Segment Start: Dataset extract
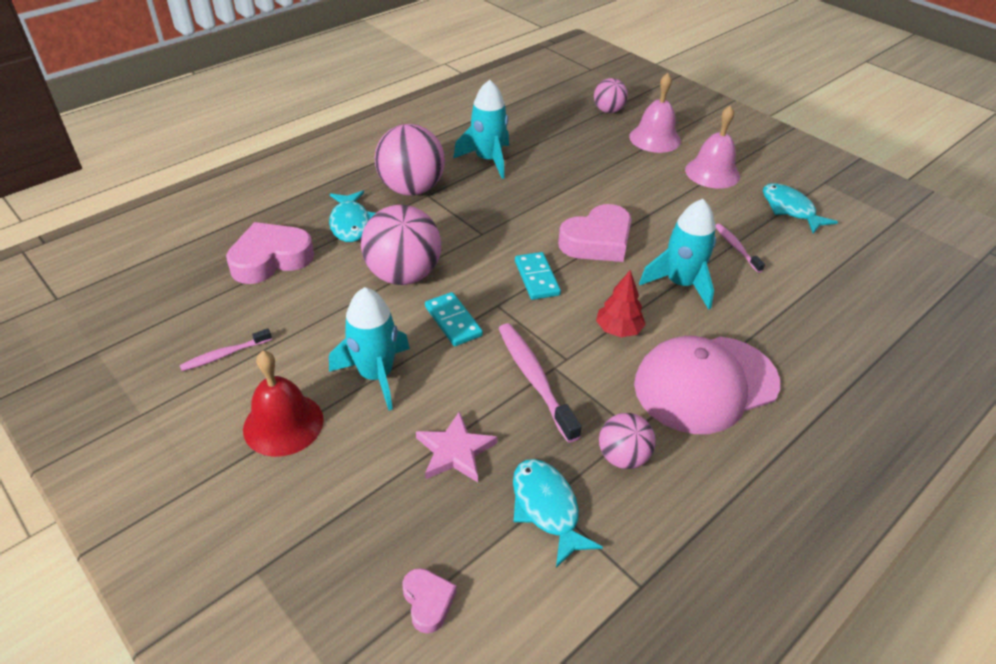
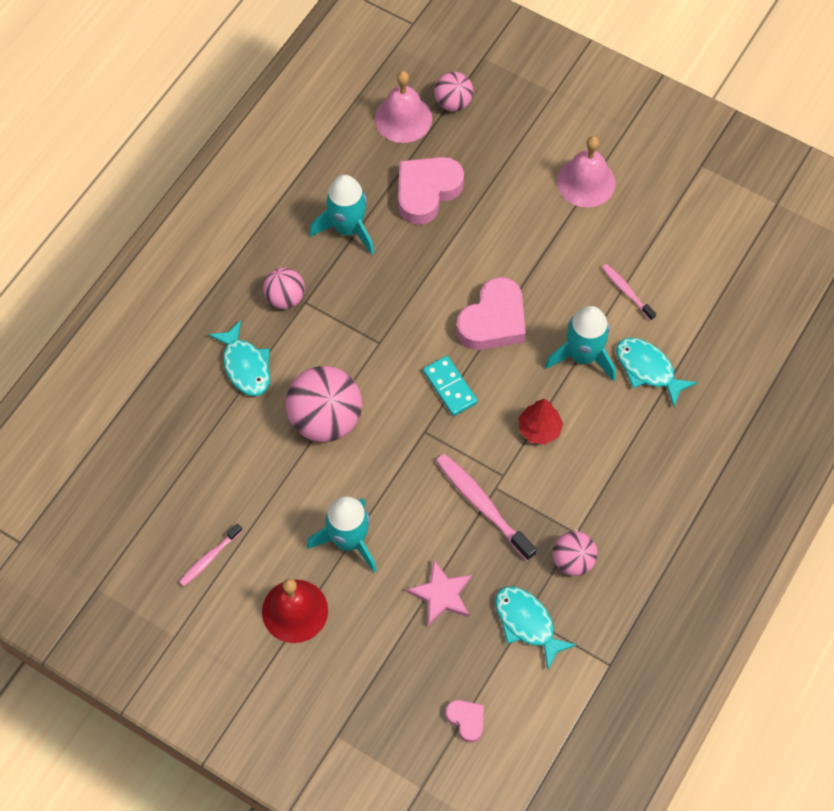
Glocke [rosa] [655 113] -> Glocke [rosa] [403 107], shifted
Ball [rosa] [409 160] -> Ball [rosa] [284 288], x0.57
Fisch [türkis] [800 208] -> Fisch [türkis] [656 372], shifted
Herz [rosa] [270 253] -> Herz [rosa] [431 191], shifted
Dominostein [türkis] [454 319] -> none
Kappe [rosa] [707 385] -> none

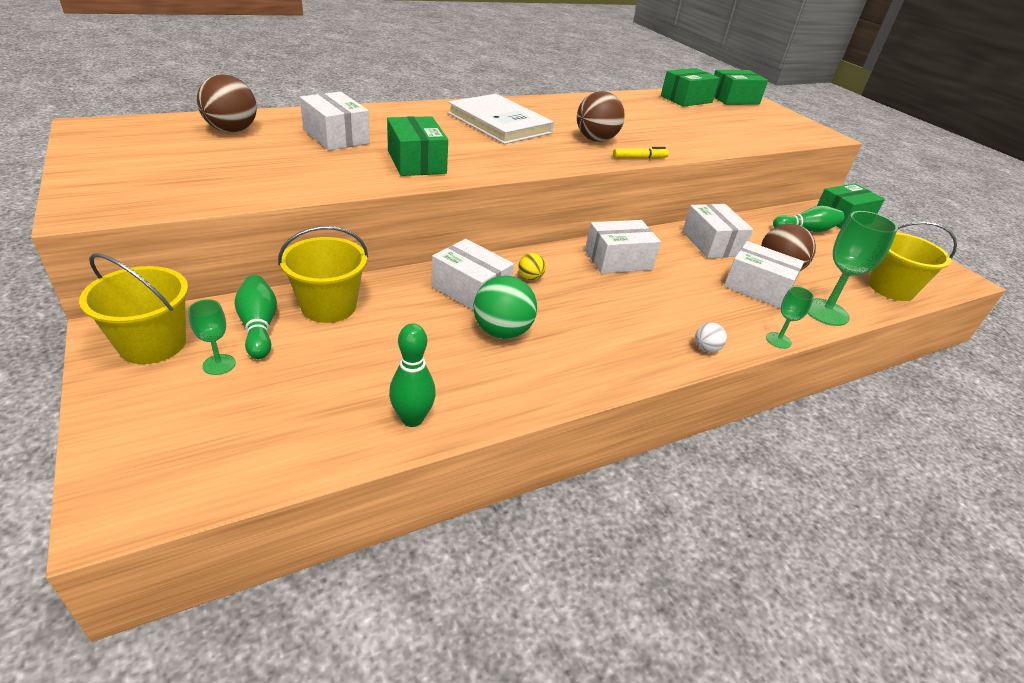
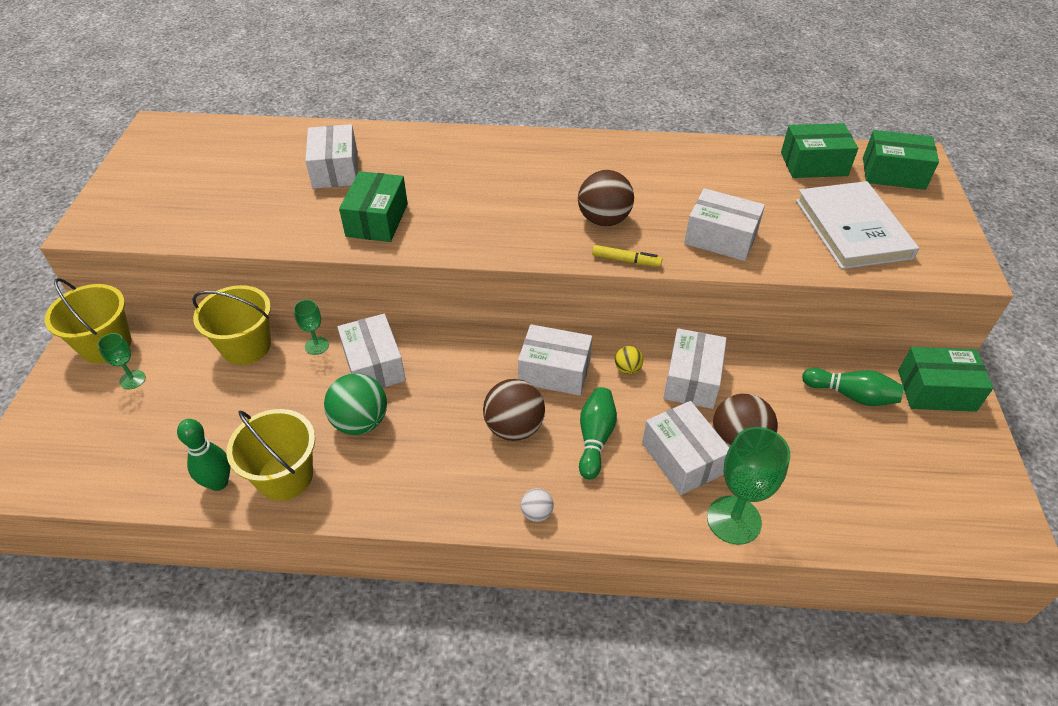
Ball [braun] [227 103] -> Ball [braun] [514 410], shifted
Buch [weiß] [501 119] -> Buch [weiß] [857 225], shifted
Eimer [gelb] [912 261] -> Eimer [gelb] [271 455], shifted
Ball [gelb] [532 266] -> Ball [gelb] [629 360], shifted
Bowlingkegel [grün] [256 317] -> Bowlingkegel [grün] [598 433], shifted
Kelch [grün] [790 317] -> Kelch [grün] [311 327], shifted
none -> Schachtel [weiß] [724 224]

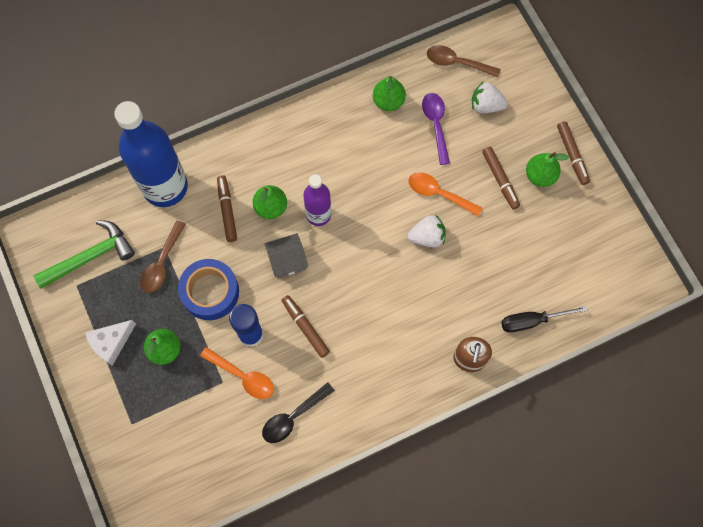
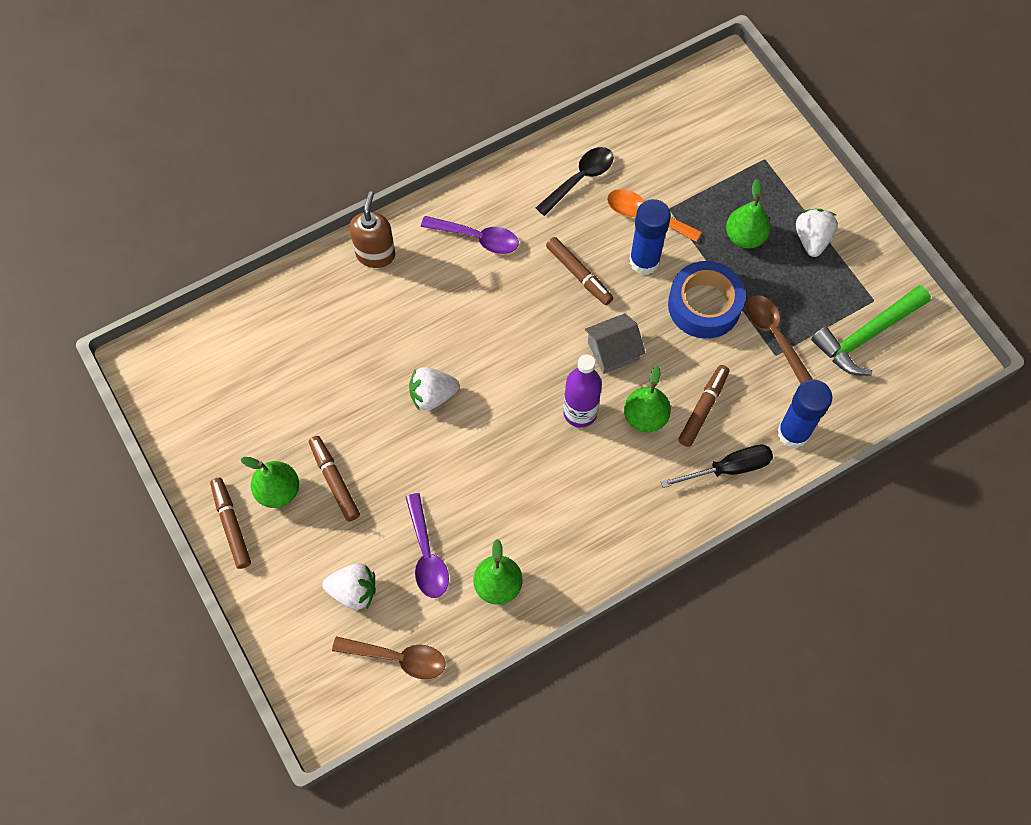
Flasche [blau] [151 154] -> Klebestift [blau] [804 413]
Löffel [orange] [445 194] -> none
Filzstift [braun] [227 208] -> Filzstift [braun] [703 406], 135 degrees counterclockwise
Löffel [braun] [163 256] -> Löffel [braun] [779 339], 45 degrees counterclockwise
Schraubenzieher [schwarz] [544 319] -> Schraubenzieher [schwarz] [717 466], shifted
Käse [weiß] [110 343] -> Erdbeere [weiß] [817 233]
none -> Löffel [lila] [470 235]

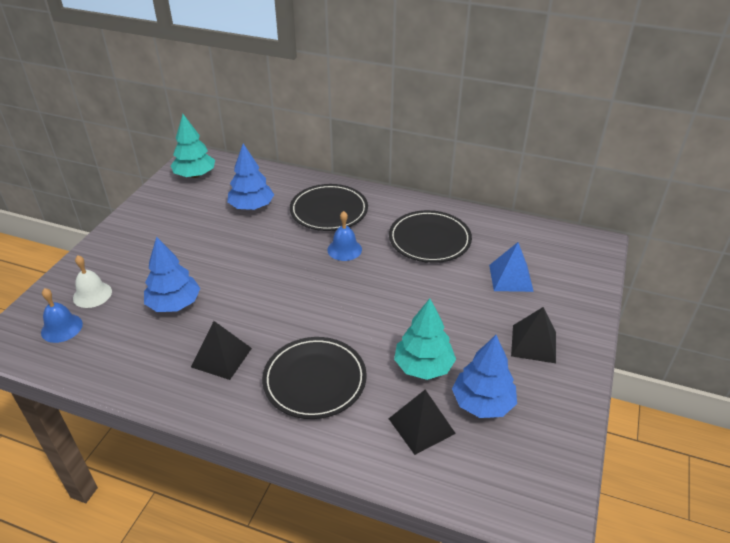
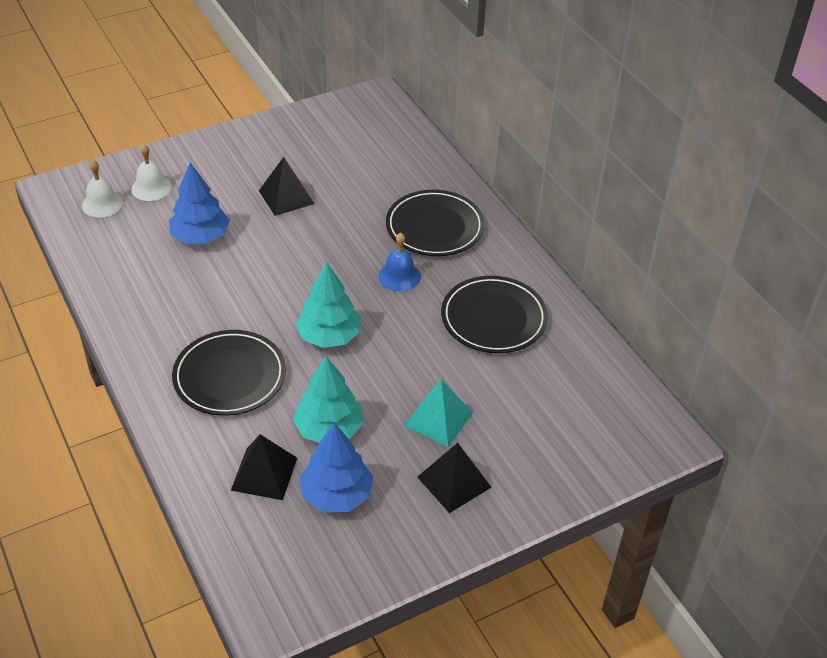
Baum [türkis] [193 146] -> Baum [türkis] [327 305], shifted
Baum [blau] [250 177] -> none
Pyramide [blau] [511 267] -> none
Glocke [blau] [62 315] -> Glocke [weiß] [102 189]
Pyramide [schwarz] [221 350] -> Pyramide [schwarz] [286 186], shifted
none -> Pyramide [türkis] [438 413]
Segment End: Dataset extract
● **Aim of the exercise**
Word for word, give back each entry from above, but skip any picture.

● **Solution to this task**
Glocke [rosa] [655 113] -> Glocke [rosa] [403 107], shifted
Ball [rosa] [409 160] -> Ball [rosa] [284 288], x0.57
Fisch [türkis] [800 208] -> Fisch [türkis] [656 372], shifted
Herz [rosa] [270 253] -> Herz [rosa] [431 191], shifted
Dominostein [türkis] [454 319] -> none
Kappe [rosa] [707 385] -> none

Ball [braun] [227 103] -> Ball [braun] [514 410], shifted
Buch [weiß] [501 119] -> Buch [weiß] [857 225], shifted
Eimer [gelb] [912 261] -> Eimer [gelb] [271 455], shifted
Ball [gelb] [532 266] -> Ball [gelb] [629 360], shifted
Bowlingkegel [grün] [256 317] -> Bowlingkegel [grün] [598 433], shifted
Kelch [grün] [790 317] -> Kelch [grün] [311 327], shifted
none -> Schachtel [weiß] [724 224]

Flasche [blau] [151 154] -> Klebestift [blau] [804 413]
Löffel [orange] [445 194] -> none
Filzstift [braun] [227 208] -> Filzstift [braun] [703 406], 135 degrees counterclockwise
Löffel [braun] [163 256] -> Löffel [braun] [779 339], 45 degrees counterclockwise
Schraubenzieher [schwarz] [544 319] -> Schraubenzieher [schwarz] [717 466], shifted
Käse [weiß] [110 343] -> Erdbeere [weiß] [817 233]
none -> Löffel [lila] [470 235]

Baum [türkis] [193 146] -> Baum [türkis] [327 305], shifted
Baum [blau] [250 177] -> none
Pyramide [blau] [511 267] -> none
Glocke [blau] [62 315] -> Glocke [weiß] [102 189]
Pyramide [schwarz] [221 350] -> Pyramide [schwarz] [286 186], shifted
none -> Pyramide [türkis] [438 413]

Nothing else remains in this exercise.